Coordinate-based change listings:
===============

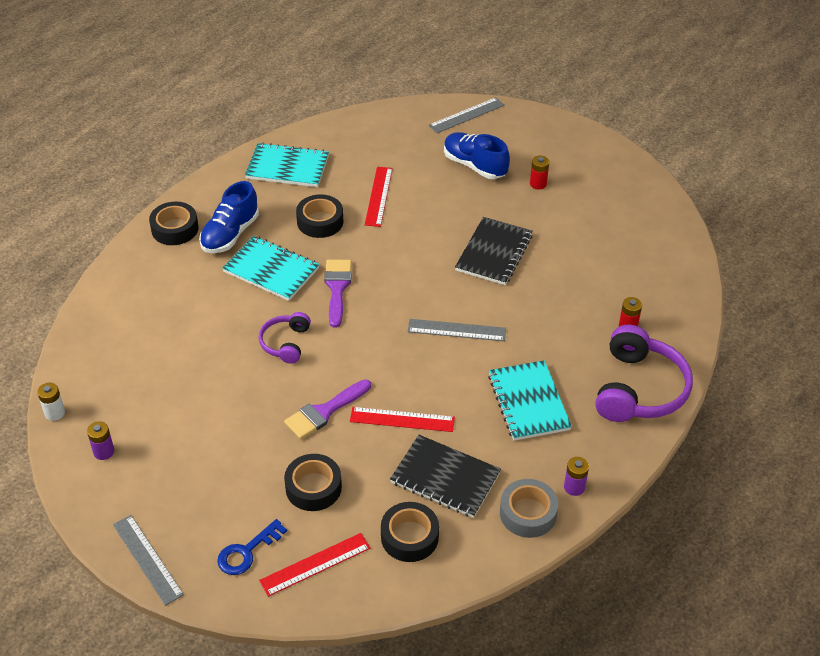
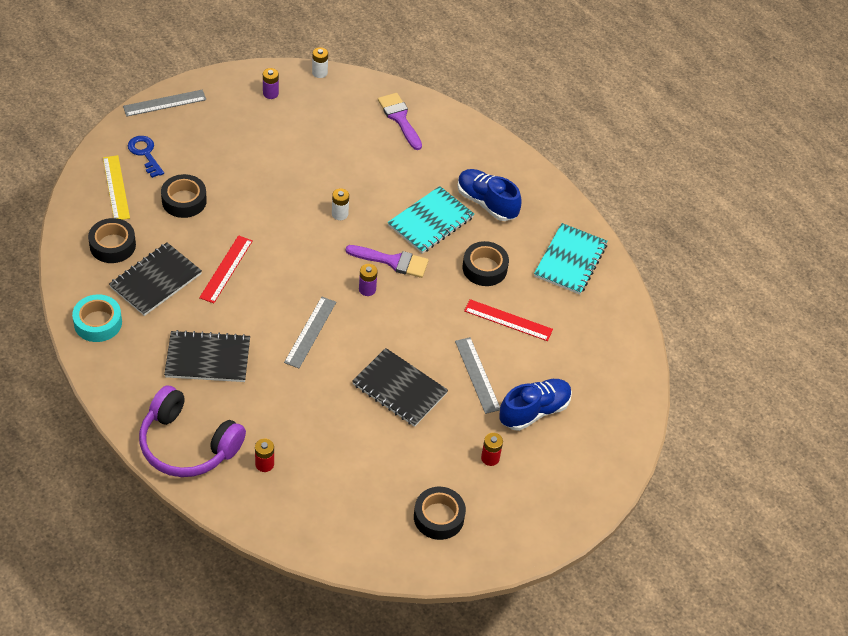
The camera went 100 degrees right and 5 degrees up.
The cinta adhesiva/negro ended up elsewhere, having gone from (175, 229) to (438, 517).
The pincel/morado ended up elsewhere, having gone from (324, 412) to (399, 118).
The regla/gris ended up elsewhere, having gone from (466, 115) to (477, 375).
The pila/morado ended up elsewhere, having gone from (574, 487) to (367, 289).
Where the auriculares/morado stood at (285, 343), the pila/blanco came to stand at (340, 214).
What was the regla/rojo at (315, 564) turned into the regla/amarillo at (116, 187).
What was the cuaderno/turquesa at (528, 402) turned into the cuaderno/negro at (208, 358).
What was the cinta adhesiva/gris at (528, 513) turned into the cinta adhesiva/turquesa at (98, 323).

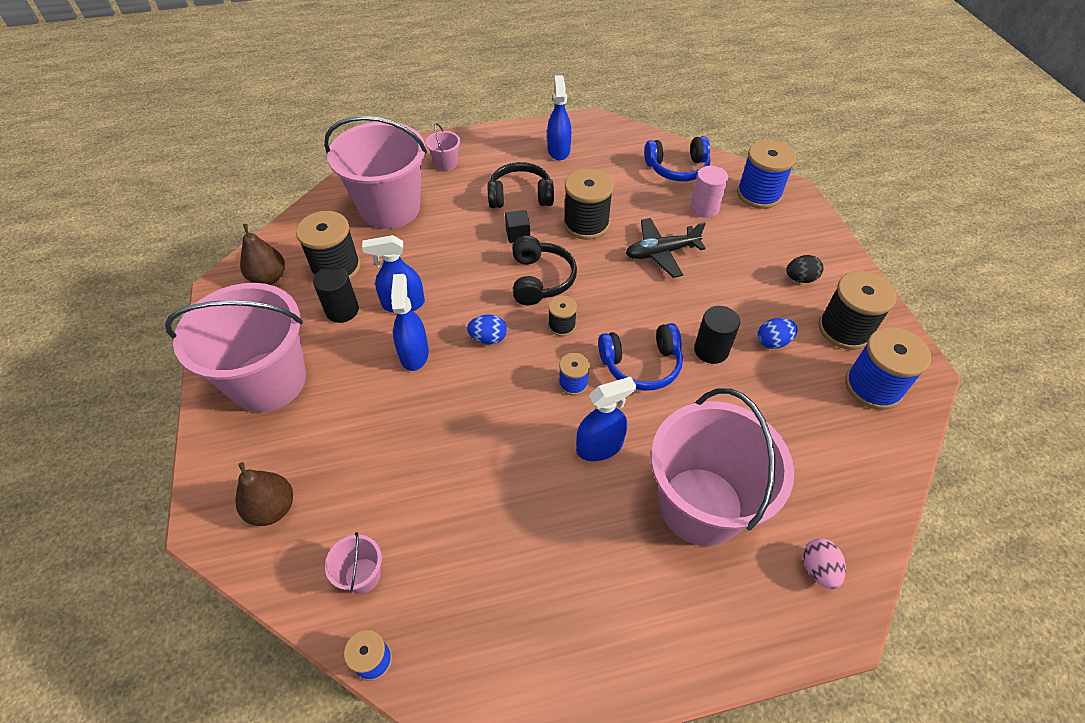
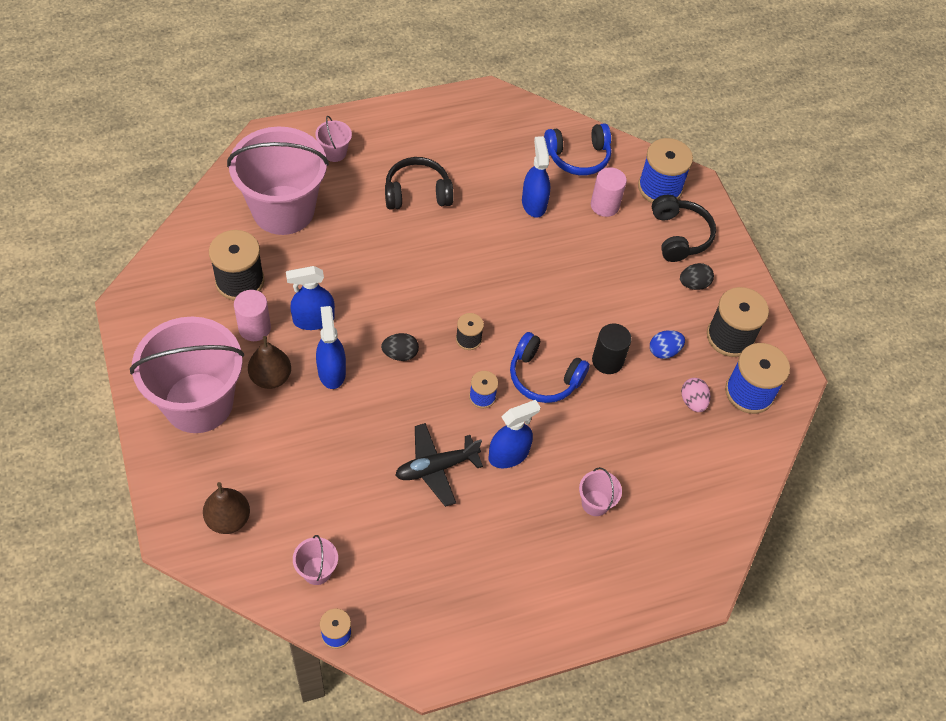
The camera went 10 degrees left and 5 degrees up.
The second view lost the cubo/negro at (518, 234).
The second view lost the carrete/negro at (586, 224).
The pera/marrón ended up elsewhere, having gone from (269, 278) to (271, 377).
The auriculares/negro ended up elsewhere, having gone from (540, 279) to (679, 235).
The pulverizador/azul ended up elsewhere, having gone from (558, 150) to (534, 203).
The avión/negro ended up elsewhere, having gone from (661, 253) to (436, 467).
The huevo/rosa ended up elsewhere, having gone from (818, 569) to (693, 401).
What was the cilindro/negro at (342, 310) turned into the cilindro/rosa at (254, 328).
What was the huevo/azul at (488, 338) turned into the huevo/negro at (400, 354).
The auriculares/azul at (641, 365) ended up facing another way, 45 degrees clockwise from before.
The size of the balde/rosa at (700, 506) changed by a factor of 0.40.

===============

Exercise aim
Here the job is to print all the data exactly, skipping any image.

Response area
The camera went 100 degrees right and 5 degrees up.
The cinta adhesiva/negro ended up elsewhere, having gone from (175, 229) to (438, 517).
The pincel/morado ended up elsewhere, having gone from (324, 412) to (399, 118).
The regla/gris ended up elsewhere, having gone from (466, 115) to (477, 375).
The pila/morado ended up elsewhere, having gone from (574, 487) to (367, 289).
Where the auriculares/morado stood at (285, 343), the pila/blanco came to stand at (340, 214).
What was the regla/rojo at (315, 564) turned into the regla/amarillo at (116, 187).
What was the cuaderno/turquesa at (528, 402) turned into the cuaderno/negro at (208, 358).
What was the cinta adhesiva/gris at (528, 513) turned into the cinta adhesiva/turquesa at (98, 323).

The camera went 10 degrees left and 5 degrees up.
The second view lost the cubo/negro at (518, 234).
The second view lost the carrete/negro at (586, 224).
The pera/marrón ended up elsewhere, having gone from (269, 278) to (271, 377).
The auriculares/negro ended up elsewhere, having gone from (540, 279) to (679, 235).
The pulverizador/azul ended up elsewhere, having gone from (558, 150) to (534, 203).
The avión/negro ended up elsewhere, having gone from (661, 253) to (436, 467).
The huevo/rosa ended up elsewhere, having gone from (818, 569) to (693, 401).
What was the cilindro/negro at (342, 310) turned into the cilindro/rosa at (254, 328).
What was the huevo/azul at (488, 338) turned into the huevo/negro at (400, 354).
The auriculares/azul at (641, 365) ended up facing another way, 45 degrees clockwise from before.
The size of the balde/rosa at (700, 506) changed by a factor of 0.40.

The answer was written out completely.